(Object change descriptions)
+++

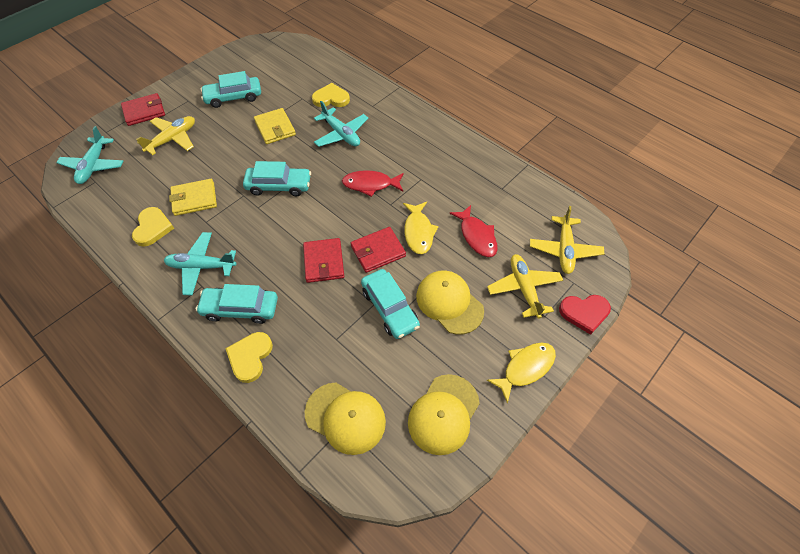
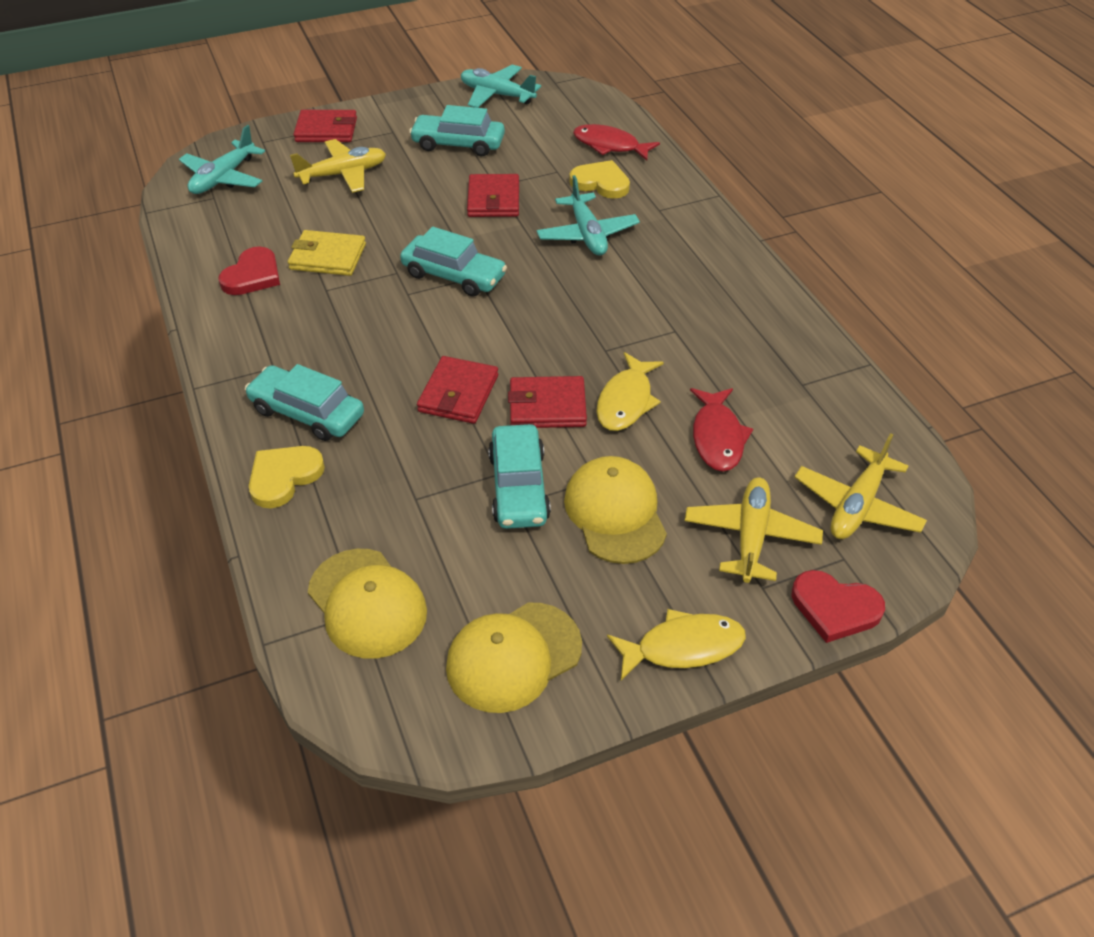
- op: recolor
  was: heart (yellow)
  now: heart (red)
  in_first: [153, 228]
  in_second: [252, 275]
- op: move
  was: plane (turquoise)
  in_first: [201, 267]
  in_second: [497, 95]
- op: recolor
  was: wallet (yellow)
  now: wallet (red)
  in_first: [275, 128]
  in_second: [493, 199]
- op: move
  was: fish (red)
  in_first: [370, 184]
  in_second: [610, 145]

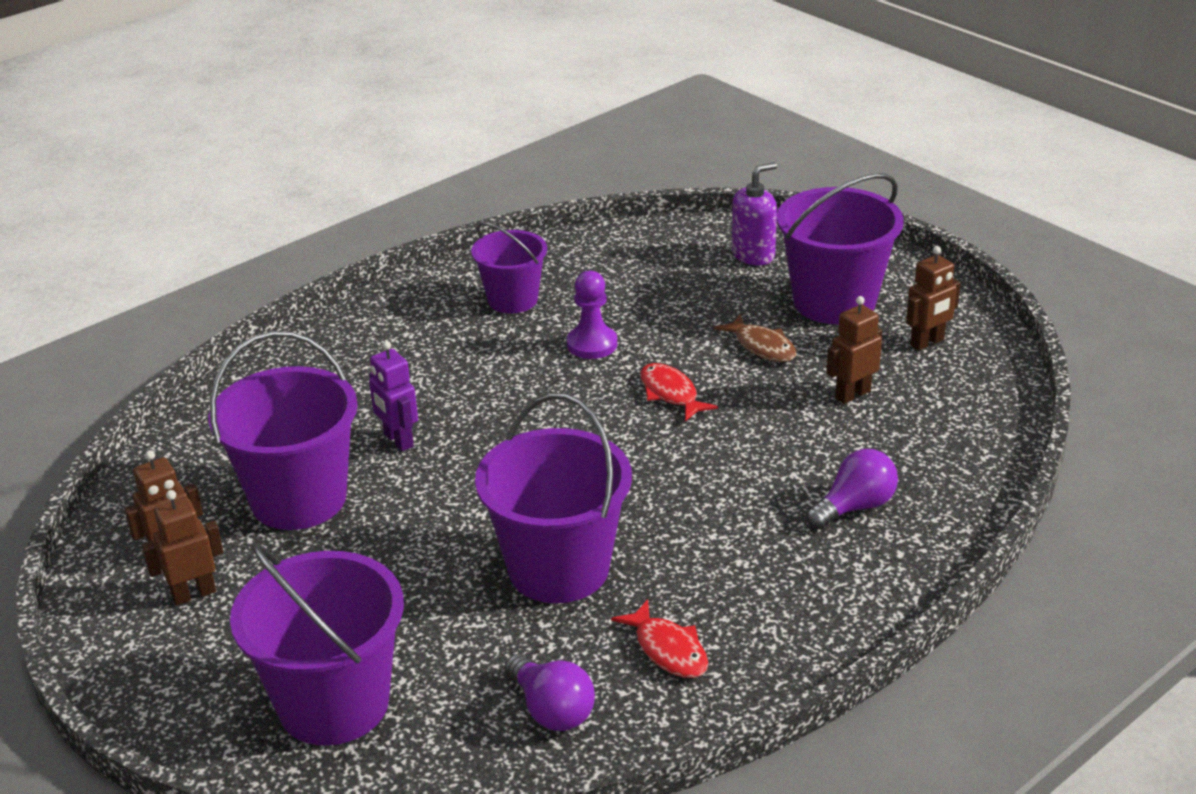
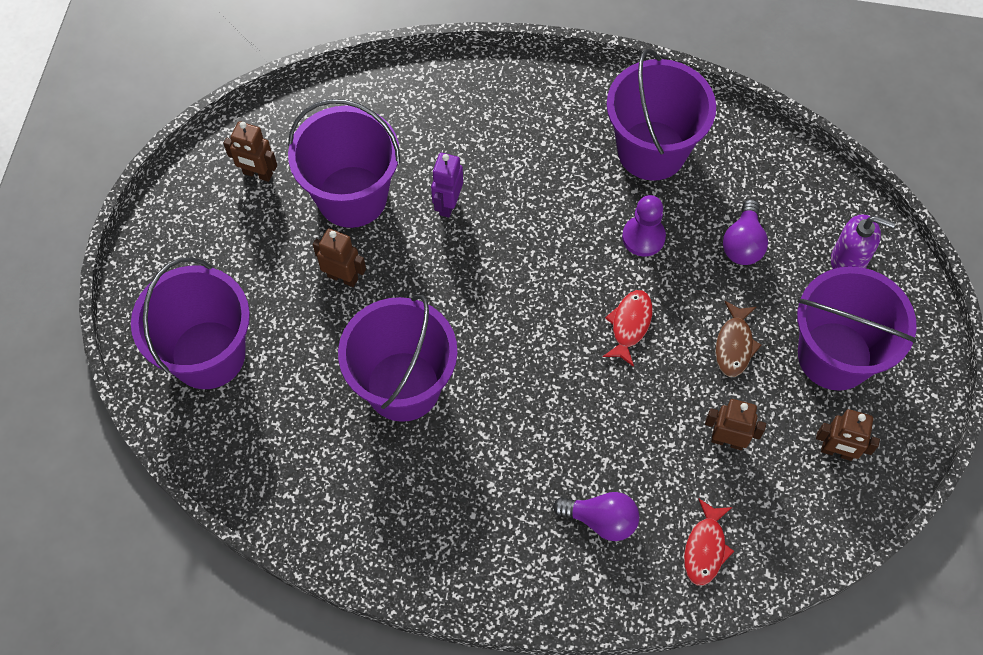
- op: move
  was: robot (brown)
  in_first: [194, 594]
  in_second: [343, 277]
- op: resize
  was: bucket (purple)
  in_first: [512, 300]
  in_second: [651, 150]
  ratio: 1.62
- op: move
  was: fish (red)
  in_first: [668, 650]
  in_second: [705, 548]
- op: move
  was: light bulb (purple)
  in_first: [551, 710]
  in_second: [743, 243]

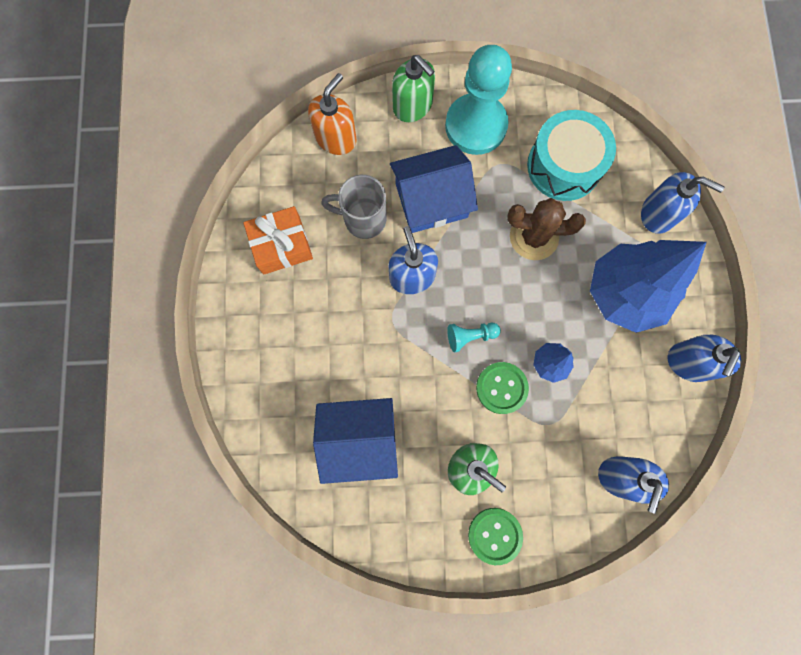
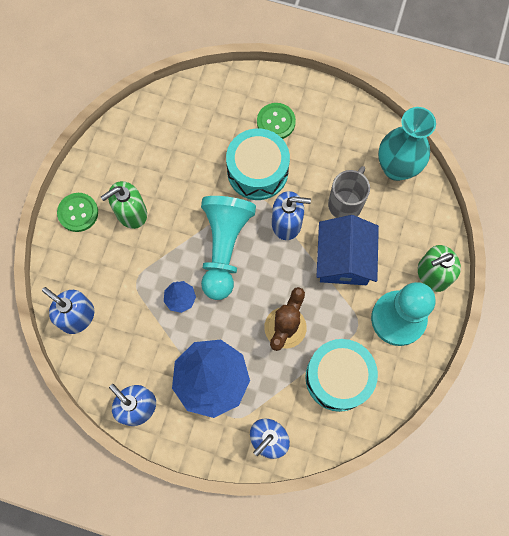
- op: resize
  was: pawn (turquoise)
  in_first: [470, 336]
  in_second: [224, 248]
  ratio: 2.38
- op: insert
  now: drum (turquoise)
  in_second: [257, 171]
- op: move
  was: button (green)
  in_first: [501, 388]
  in_second: [276, 122]
- op: insert
  now: vase (turquoise)
  in_second: [396, 168]
- op: delete
  was: gift (orange)
  in_first: [281, 245]
- op: delete
  was: soap dispenser (orange)
  in_first: [336, 138]
- op: delete
  was: house (blue)
  in_first: [359, 440]

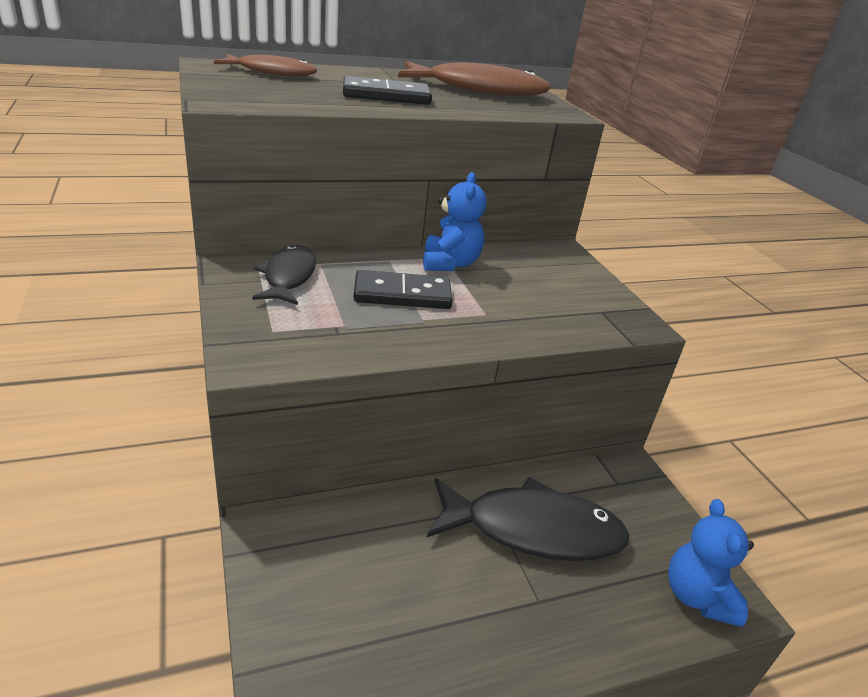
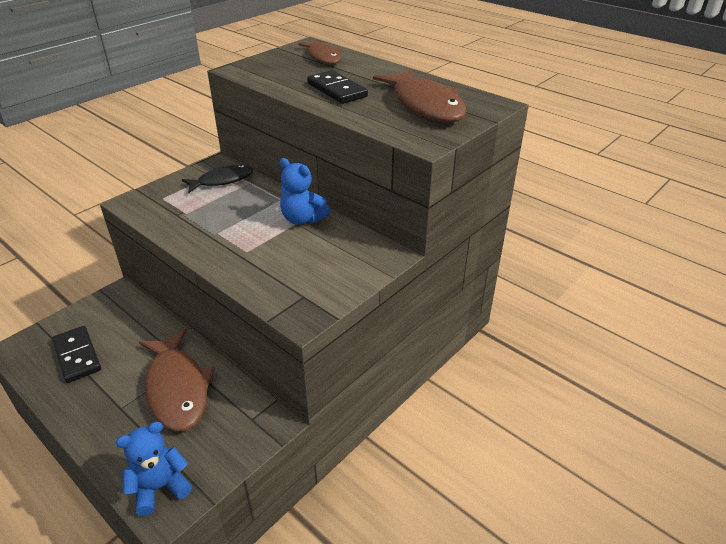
- op: move
  was: domino (black)
  in_first: [402, 294]
  in_second: [77, 356]
- op: recolor
  was: fish (black)
  now: fish (brown)
  in_first: [533, 530]
  in_second: [177, 388]
- op: rotate
  was: teddy bear (blue)
  in_first: [450, 264]
  in_second: [303, 219]
  clockwise: 60

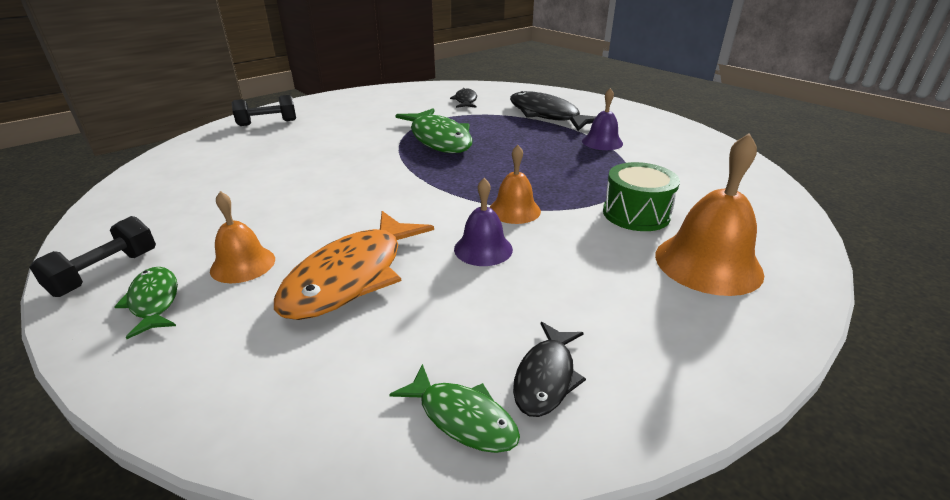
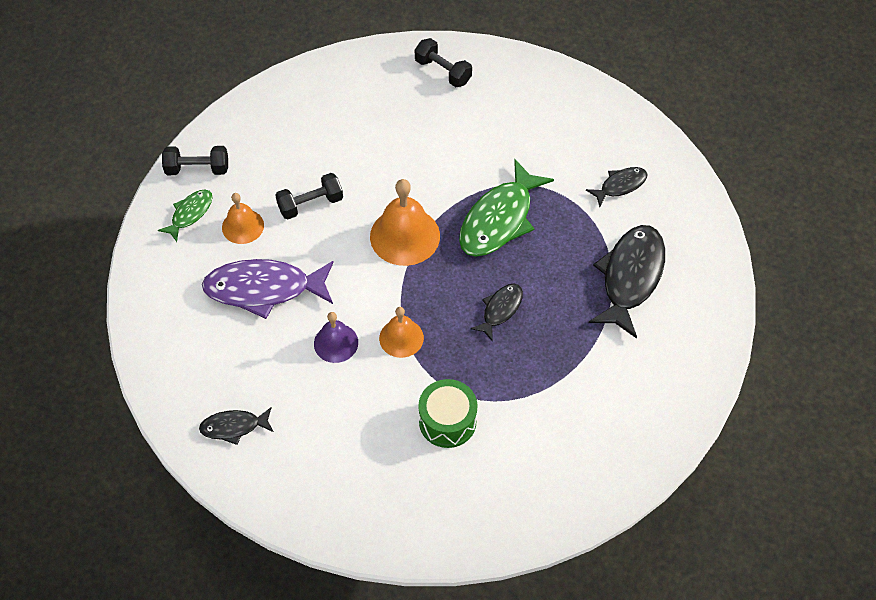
- op: recolor
  was: fish (orange)
  now: fish (purple)
  in_first: [351, 276]
  in_second: [264, 289]
- op: insert
  now: dumbbell (black)
  in_second: [310, 204]
- op: move
  was: bell (orange)
  in_first: [708, 263]
  in_second: [405, 236]
- op: insert
  now: fish (black)
  in_second: [500, 310]
- op: delete
  was: fish (green)
  in_first: [462, 418]
- op: delete
  was: bell (purple)
  in_first: [602, 142]

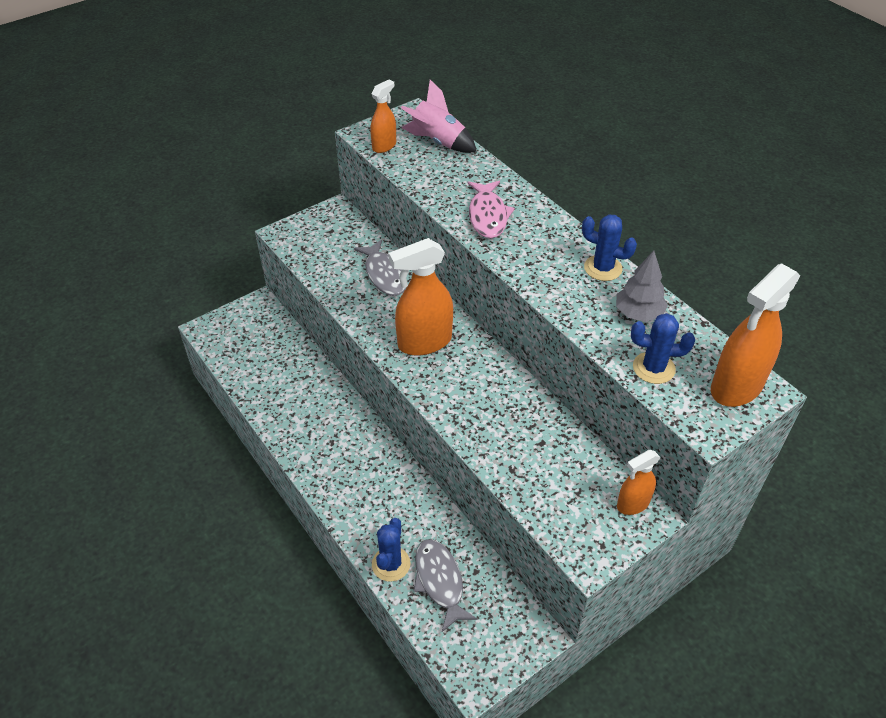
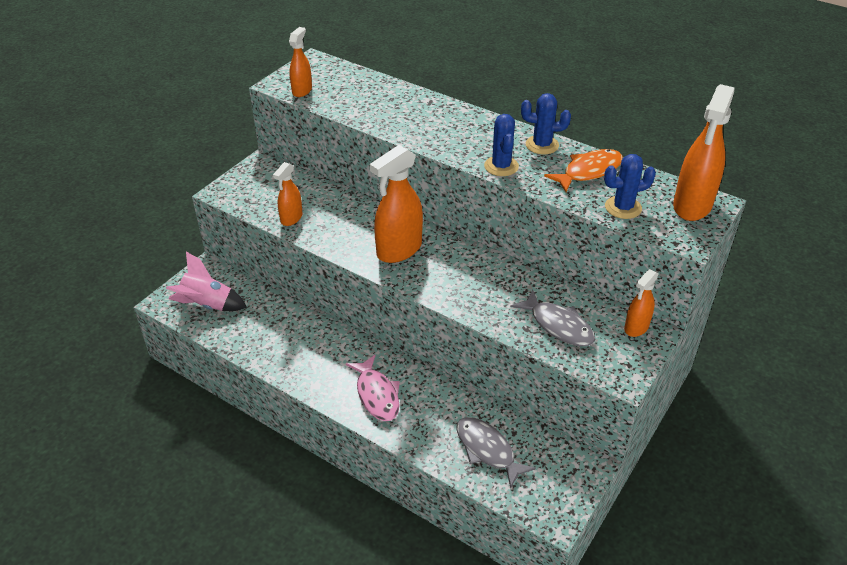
- op: move
  was: rocket (pink)
  in_first: [438, 142]
  in_second: [207, 305]
- op: insert
  now: spray bottle (orange)
  in_second: [291, 218]
- op: move
  was: fish (pink)
  in_first: [488, 216]
  in_second: [377, 395]
- op: move
  was: cactus (blue)
  in_first: [391, 564]
  in_second: [501, 166]
- op: move
  was: fish (grey)
  in_first: [384, 275]
  in_second: [558, 325]
- op: replace
  was: tree (grey)
  now: fish (orange)
  in_first: [638, 313]
  in_second: [589, 171]

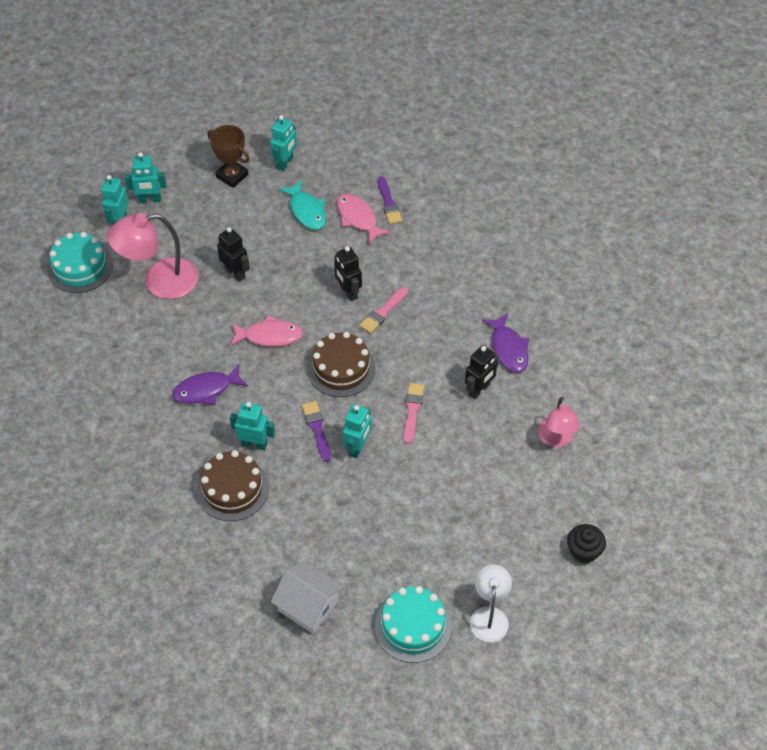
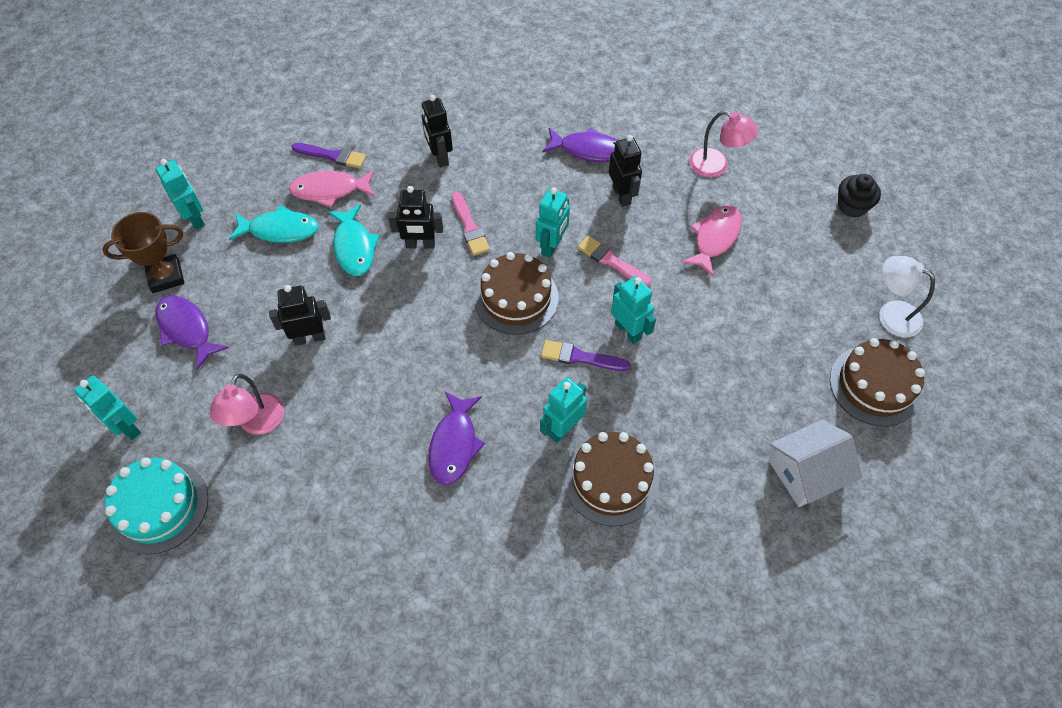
- op: insert
  now: fish (purple)
  in_second: [187, 329]
- op: resize
  was: lamp (pink)
  in_first: [160, 281]
  in_second: [257, 423]
  ratio: 0.62
- op: insert
  now: fish (turquoise)
  in_second: [354, 247]
- op: insert
  now: robot (black)
  in_second: [440, 157]
- op: move
  was: robot (turquoise)
  in_first: [150, 200]
  in_second: [552, 246]
- op: move
  was: fish (pink)
  in_first: [269, 336]
  in_second: [714, 238]
- op: recolor
  was: cake (turquoise)
  now: cake (brown)
  in_first: [413, 626]
  in_second: [875, 385]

+++

— YOUR OBJECTIVE —
Beginning with the first line of the records and ending with the line that contains "in_first: [370, 184]", reproduce every line exactly, omitting pictures and adding nothing.

— WRITTEN ANSWER —
- op: recolor
  was: heart (yellow)
  now: heart (red)
  in_first: [153, 228]
  in_second: [252, 275]
- op: move
  was: plane (turquoise)
  in_first: [201, 267]
  in_second: [497, 95]
- op: recolor
  was: wallet (yellow)
  now: wallet (red)
  in_first: [275, 128]
  in_second: [493, 199]
- op: move
  was: fish (red)
  in_first: [370, 184]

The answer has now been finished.